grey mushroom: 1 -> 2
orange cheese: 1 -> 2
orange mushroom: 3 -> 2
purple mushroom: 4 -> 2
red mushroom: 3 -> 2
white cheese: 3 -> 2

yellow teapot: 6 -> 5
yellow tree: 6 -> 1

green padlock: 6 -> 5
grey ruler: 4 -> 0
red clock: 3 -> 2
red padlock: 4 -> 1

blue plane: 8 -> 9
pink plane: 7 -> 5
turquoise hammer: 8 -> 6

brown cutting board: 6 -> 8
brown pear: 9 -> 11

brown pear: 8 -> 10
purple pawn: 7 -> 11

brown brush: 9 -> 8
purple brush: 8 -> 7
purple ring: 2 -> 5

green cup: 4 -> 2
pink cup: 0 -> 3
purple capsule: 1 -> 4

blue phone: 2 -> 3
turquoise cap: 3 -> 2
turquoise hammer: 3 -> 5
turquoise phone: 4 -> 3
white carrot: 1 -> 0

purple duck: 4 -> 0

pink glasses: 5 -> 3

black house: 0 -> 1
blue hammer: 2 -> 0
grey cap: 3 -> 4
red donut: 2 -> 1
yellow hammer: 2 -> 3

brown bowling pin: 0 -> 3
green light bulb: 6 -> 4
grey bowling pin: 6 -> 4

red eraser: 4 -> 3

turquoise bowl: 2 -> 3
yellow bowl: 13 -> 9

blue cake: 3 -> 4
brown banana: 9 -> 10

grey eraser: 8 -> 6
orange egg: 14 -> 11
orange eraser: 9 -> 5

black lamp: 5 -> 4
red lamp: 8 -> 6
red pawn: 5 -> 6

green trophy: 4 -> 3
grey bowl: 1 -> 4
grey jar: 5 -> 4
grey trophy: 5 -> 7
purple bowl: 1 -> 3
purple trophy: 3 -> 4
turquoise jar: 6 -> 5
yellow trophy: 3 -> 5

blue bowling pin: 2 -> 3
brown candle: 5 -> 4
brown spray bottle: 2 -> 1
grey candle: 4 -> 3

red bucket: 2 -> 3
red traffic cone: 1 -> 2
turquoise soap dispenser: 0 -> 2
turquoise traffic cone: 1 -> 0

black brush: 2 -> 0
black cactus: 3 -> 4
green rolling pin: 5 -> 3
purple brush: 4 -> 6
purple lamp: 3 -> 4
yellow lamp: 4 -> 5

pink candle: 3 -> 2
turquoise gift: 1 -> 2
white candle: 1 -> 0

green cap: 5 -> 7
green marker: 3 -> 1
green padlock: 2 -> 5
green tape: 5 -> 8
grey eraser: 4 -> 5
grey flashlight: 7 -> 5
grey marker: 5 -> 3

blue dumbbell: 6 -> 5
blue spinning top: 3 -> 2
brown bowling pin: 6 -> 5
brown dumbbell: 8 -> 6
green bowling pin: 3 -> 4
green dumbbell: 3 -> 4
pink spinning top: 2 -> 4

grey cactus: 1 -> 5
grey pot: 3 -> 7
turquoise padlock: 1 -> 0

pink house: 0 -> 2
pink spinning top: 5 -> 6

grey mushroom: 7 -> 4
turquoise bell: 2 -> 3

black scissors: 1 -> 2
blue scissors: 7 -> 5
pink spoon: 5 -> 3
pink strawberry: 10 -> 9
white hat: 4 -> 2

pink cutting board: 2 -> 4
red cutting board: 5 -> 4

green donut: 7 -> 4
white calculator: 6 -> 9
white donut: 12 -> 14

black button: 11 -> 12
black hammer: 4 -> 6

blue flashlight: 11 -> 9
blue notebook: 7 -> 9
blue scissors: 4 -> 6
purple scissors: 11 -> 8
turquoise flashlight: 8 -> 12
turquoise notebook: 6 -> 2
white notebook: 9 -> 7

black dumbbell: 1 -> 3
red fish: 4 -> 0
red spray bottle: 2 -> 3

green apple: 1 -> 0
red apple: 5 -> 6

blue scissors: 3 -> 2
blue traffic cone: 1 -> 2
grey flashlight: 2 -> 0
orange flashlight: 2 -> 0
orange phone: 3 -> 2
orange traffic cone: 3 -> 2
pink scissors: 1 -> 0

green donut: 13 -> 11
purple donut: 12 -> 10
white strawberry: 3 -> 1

Your task -> Please retype the listing above with no line missing.

Written response ->
grey mushroom: 1 -> 2
orange cheese: 1 -> 2
orange mushroom: 3 -> 2
purple mushroom: 4 -> 2
red mushroom: 3 -> 2
white cheese: 3 -> 2

yellow teapot: 6 -> 5
yellow tree: 6 -> 1

green padlock: 6 -> 5
grey ruler: 4 -> 0
red clock: 3 -> 2
red padlock: 4 -> 1

blue plane: 8 -> 9
pink plane: 7 -> 5
turquoise hammer: 8 -> 6

brown cutting board: 6 -> 8
brown pear: 9 -> 11

brown pear: 8 -> 10
purple pawn: 7 -> 11

brown brush: 9 -> 8
purple brush: 8 -> 7
purple ring: 2 -> 5

green cup: 4 -> 2
pink cup: 0 -> 3
purple capsule: 1 -> 4

blue phone: 2 -> 3
turquoise cap: 3 -> 2
turquoise hammer: 3 -> 5
turquoise phone: 4 -> 3
white carrot: 1 -> 0

purple duck: 4 -> 0

pink glasses: 5 -> 3

black house: 0 -> 1
blue hammer: 2 -> 0
grey cap: 3 -> 4
red donut: 2 -> 1
yellow hammer: 2 -> 3

brown bowling pin: 0 -> 3
green light bulb: 6 -> 4
grey bowling pin: 6 -> 4

red eraser: 4 -> 3

turquoise bowl: 2 -> 3
yellow bowl: 13 -> 9

blue cake: 3 -> 4
brown banana: 9 -> 10

grey eraser: 8 -> 6
orange egg: 14 -> 11
orange eraser: 9 -> 5

black lamp: 5 -> 4
red lamp: 8 -> 6
red pawn: 5 -> 6

green trophy: 4 -> 3
grey bowl: 1 -> 4
grey jar: 5 -> 4
grey trophy: 5 -> 7
purple bowl: 1 -> 3
purple trophy: 3 -> 4
turquoise jar: 6 -> 5
yellow trophy: 3 -> 5

blue bowling pin: 2 -> 3
brown candle: 5 -> 4
brown spray bottle: 2 -> 1
grey candle: 4 -> 3

red bucket: 2 -> 3
red traffic cone: 1 -> 2
turquoise soap dispenser: 0 -> 2
turquoise traffic cone: 1 -> 0

black brush: 2 -> 0
black cactus: 3 -> 4
green rolling pin: 5 -> 3
purple brush: 4 -> 6
purple lamp: 3 -> 4
yellow lamp: 4 -> 5

pink candle: 3 -> 2
turquoise gift: 1 -> 2
white candle: 1 -> 0

green cap: 5 -> 7
green marker: 3 -> 1
green padlock: 2 -> 5
green tape: 5 -> 8
grey eraser: 4 -> 5
grey flashlight: 7 -> 5
grey marker: 5 -> 3

blue dumbbell: 6 -> 5
blue spinning top: 3 -> 2
brown bowling pin: 6 -> 5
brown dumbbell: 8 -> 6
green bowling pin: 3 -> 4
green dumbbell: 3 -> 4
pink spinning top: 2 -> 4

grey cactus: 1 -> 5
grey pot: 3 -> 7
turquoise padlock: 1 -> 0

pink house: 0 -> 2
pink spinning top: 5 -> 6

grey mushroom: 7 -> 4
turquoise bell: 2 -> 3

black scissors: 1 -> 2
blue scissors: 7 -> 5
pink spoon: 5 -> 3
pink strawberry: 10 -> 9
white hat: 4 -> 2

pink cutting board: 2 -> 4
red cutting board: 5 -> 4

green donut: 7 -> 4
white calculator: 6 -> 9
white donut: 12 -> 14

black button: 11 -> 12
black hammer: 4 -> 6

blue flashlight: 11 -> 9
blue notebook: 7 -> 9
blue scissors: 4 -> 6
purple scissors: 11 -> 8
turquoise flashlight: 8 -> 12
turquoise notebook: 6 -> 2
white notebook: 9 -> 7

black dumbbell: 1 -> 3
red fish: 4 -> 0
red spray bottle: 2 -> 3

green apple: 1 -> 0
red apple: 5 -> 6

blue scissors: 3 -> 2
blue traffic cone: 1 -> 2
grey flashlight: 2 -> 0
orange flashlight: 2 -> 0
orange phone: 3 -> 2
orange traffic cone: 3 -> 2
pink scissors: 1 -> 0

green donut: 13 -> 11
purple donut: 12 -> 10
white strawberry: 3 -> 1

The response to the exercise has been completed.